All that should come back is the lines of the data below from the one containing "(902, 560) = (566, 494): black" to the one containing "(460, 260) = (227, 352): turquoise", inclusive, exactly as they stand.
--------
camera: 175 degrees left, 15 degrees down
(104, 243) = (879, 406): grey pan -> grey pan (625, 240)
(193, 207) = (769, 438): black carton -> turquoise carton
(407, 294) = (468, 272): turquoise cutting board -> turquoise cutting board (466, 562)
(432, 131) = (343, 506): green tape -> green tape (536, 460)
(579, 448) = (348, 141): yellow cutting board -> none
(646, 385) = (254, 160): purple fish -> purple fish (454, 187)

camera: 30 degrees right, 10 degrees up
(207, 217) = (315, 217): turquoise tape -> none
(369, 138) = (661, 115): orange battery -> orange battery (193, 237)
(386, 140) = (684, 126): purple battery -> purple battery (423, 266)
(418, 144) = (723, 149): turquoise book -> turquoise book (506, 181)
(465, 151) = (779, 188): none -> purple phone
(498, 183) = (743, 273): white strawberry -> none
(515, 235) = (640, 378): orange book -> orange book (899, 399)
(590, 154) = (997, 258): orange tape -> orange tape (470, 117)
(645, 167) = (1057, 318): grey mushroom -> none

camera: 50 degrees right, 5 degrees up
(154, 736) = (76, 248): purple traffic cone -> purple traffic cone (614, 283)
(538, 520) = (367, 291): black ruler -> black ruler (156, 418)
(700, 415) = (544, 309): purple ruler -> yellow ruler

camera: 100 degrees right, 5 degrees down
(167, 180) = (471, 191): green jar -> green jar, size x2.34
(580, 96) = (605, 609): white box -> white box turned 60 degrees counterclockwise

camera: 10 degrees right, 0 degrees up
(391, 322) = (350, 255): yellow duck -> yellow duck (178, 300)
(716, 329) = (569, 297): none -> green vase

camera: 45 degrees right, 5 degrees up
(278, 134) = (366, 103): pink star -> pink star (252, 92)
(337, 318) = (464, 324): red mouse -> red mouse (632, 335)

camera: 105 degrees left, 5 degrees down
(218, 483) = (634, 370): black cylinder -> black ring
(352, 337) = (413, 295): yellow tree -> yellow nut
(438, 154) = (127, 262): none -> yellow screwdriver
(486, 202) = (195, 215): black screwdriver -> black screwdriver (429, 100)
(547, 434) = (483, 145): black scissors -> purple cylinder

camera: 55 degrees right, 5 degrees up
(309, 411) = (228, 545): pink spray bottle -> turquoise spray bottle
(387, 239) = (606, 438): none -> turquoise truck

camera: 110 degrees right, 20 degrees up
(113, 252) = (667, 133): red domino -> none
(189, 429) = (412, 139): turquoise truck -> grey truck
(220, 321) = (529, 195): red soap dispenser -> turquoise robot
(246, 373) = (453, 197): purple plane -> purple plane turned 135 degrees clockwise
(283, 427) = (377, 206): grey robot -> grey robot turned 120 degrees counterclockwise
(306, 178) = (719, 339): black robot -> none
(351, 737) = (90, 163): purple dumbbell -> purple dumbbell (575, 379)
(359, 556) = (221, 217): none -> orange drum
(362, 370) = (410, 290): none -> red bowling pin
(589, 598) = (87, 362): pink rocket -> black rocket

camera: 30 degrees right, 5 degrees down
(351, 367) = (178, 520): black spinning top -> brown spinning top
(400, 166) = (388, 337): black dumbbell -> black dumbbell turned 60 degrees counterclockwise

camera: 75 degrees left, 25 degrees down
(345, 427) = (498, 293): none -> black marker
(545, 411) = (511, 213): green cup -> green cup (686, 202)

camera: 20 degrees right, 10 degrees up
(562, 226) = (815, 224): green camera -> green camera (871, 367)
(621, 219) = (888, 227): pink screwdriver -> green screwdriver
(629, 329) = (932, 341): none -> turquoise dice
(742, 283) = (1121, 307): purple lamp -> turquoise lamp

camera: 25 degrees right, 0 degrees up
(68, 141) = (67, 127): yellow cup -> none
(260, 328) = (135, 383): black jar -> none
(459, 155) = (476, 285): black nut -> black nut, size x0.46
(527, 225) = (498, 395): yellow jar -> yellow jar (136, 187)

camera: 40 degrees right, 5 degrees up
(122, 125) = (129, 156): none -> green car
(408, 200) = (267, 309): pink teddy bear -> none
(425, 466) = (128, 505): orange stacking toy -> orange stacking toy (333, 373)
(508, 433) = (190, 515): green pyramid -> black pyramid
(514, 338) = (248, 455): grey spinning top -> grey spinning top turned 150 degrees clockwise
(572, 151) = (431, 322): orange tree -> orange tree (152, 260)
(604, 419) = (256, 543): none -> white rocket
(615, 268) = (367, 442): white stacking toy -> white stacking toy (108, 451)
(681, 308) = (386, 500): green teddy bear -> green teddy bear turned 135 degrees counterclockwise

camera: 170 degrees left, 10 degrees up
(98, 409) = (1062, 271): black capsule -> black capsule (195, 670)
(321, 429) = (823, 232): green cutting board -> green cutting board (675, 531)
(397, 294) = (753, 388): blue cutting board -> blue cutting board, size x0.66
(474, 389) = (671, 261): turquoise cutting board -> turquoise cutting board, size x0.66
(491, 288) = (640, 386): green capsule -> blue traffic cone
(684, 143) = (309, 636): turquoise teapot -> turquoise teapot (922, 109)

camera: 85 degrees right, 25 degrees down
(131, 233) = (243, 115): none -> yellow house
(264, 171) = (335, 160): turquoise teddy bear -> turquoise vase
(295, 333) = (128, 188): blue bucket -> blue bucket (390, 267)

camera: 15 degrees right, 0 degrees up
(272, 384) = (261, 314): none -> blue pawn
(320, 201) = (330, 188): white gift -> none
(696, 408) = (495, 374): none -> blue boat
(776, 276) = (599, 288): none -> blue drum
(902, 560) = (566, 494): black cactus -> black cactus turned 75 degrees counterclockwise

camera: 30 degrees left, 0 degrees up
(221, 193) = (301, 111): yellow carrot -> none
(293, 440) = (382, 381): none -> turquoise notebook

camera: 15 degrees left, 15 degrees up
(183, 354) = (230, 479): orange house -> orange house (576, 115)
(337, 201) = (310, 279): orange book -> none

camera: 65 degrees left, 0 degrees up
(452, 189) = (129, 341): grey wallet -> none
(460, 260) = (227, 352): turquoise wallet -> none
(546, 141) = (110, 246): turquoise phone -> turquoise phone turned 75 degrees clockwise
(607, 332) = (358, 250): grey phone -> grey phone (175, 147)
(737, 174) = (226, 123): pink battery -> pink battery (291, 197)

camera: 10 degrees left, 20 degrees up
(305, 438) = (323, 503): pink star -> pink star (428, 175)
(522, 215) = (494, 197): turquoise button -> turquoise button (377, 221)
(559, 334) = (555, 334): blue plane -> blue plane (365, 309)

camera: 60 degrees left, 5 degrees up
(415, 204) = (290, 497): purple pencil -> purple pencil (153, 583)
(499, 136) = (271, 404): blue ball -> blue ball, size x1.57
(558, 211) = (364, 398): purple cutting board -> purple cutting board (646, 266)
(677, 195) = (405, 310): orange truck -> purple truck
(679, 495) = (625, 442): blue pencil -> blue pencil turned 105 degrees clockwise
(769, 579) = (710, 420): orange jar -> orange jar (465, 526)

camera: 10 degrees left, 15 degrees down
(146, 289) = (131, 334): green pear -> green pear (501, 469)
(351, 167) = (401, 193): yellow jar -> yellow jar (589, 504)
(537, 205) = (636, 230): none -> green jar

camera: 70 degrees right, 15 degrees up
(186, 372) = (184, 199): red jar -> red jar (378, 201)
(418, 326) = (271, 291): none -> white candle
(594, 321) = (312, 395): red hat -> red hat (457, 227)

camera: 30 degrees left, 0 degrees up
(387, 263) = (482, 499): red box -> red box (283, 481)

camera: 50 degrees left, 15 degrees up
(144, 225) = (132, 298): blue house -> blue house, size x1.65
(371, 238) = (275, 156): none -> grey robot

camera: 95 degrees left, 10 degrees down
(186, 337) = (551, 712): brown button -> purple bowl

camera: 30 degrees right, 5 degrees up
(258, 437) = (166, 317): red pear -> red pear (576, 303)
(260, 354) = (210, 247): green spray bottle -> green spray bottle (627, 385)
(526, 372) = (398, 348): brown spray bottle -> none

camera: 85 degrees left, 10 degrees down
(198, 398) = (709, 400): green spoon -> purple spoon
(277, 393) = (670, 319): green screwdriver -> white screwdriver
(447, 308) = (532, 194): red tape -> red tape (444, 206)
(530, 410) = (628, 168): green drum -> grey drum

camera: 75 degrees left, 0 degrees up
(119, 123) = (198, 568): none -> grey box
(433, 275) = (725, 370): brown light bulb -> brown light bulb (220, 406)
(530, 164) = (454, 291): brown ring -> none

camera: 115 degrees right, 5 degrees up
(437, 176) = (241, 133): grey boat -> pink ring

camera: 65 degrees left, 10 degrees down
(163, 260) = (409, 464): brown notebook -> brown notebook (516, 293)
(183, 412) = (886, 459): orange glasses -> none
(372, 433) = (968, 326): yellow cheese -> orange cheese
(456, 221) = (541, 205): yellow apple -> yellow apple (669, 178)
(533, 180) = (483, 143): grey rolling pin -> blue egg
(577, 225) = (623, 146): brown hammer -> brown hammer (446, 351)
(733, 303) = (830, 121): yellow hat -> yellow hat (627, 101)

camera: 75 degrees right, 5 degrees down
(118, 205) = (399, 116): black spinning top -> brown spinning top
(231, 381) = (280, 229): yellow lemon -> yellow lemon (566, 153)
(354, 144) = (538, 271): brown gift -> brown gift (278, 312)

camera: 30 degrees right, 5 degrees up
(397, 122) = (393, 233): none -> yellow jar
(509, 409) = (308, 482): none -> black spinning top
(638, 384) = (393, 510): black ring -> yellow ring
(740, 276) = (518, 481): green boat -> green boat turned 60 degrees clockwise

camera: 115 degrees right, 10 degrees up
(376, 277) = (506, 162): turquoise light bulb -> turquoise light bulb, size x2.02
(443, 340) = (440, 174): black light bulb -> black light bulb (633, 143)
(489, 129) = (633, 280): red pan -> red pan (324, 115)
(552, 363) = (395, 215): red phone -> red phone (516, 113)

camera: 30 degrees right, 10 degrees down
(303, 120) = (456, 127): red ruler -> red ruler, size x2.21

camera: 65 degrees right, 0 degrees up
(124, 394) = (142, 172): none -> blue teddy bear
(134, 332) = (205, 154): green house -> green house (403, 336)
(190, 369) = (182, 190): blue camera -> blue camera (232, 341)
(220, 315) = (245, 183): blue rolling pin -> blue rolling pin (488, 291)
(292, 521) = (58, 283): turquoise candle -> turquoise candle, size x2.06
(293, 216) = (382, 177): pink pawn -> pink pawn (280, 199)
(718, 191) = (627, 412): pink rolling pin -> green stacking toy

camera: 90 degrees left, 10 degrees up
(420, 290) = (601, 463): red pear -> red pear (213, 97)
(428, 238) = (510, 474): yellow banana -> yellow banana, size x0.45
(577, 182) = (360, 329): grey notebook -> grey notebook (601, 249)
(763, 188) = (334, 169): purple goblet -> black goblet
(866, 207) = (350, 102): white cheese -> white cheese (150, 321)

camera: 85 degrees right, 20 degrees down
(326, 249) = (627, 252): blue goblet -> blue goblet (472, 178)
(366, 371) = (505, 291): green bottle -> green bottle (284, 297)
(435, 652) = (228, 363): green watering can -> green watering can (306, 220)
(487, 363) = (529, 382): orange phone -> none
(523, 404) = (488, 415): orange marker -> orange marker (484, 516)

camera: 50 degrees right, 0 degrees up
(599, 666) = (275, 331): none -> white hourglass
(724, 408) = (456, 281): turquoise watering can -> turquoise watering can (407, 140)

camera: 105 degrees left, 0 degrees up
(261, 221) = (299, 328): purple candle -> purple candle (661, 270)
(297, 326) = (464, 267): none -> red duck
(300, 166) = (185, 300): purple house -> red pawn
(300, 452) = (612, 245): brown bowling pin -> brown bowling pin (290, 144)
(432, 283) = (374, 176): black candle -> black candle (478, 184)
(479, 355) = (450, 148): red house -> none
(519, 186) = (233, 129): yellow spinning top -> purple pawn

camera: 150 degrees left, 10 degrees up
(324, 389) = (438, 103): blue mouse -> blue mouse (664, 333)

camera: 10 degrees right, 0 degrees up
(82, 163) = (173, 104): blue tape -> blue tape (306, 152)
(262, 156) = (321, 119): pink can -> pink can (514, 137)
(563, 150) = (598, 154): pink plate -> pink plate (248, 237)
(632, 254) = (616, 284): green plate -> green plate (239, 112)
--------
_REPLY_.
(902, 560) = (566, 494): black cactus -> black cactus turned 75 degrees counterclockwise

camera: 30 degrees left, 0 degrees up
(221, 193) = (301, 111): yellow carrot -> none
(293, 440) = (382, 381): none -> turquoise notebook

camera: 15 degrees left, 15 degrees up
(183, 354) = (230, 479): orange house -> orange house (576, 115)
(337, 201) = (310, 279): orange book -> none

camera: 65 degrees left, 0 degrees up
(452, 189) = (129, 341): grey wallet -> none
(460, 260) = (227, 352): turquoise wallet -> none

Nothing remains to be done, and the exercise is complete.